**Given records**
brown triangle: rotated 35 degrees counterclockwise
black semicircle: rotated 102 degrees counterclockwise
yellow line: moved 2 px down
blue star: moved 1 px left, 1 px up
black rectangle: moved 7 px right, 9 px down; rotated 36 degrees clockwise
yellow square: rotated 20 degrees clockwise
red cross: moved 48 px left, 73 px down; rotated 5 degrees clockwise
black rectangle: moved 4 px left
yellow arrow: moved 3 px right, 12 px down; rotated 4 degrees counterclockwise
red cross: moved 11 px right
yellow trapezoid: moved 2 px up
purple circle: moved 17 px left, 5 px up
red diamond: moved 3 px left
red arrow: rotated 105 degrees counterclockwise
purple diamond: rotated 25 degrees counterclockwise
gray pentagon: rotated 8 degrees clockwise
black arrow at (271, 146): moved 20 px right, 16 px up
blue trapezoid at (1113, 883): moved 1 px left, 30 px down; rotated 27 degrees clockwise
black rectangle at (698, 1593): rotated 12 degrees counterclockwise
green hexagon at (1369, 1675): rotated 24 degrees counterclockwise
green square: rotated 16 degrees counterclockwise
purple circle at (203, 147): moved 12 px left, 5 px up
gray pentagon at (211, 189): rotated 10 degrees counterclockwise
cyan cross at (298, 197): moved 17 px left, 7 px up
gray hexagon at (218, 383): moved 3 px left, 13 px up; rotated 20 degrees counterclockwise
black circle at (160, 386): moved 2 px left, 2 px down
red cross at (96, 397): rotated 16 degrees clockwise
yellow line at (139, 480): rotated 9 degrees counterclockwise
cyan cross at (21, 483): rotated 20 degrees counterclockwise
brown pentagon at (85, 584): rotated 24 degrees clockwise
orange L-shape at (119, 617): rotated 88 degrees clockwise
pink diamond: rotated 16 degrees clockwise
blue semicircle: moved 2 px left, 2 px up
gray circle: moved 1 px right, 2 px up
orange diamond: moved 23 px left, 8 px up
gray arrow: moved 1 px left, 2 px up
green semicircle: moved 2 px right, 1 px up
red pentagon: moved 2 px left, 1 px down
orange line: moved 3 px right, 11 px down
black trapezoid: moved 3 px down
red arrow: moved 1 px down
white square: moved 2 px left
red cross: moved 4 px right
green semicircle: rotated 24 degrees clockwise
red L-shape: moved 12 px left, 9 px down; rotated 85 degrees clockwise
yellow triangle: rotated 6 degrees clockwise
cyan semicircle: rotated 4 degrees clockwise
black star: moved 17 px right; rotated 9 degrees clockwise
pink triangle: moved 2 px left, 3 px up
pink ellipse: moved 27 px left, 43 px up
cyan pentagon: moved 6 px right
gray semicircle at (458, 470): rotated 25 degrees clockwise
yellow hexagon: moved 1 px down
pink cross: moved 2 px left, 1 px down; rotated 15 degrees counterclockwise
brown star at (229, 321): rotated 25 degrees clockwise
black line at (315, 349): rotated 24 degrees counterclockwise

**Your objective**
Only the number is needed here: how many lines of the records contain "semicircle"?

**Answer section**
6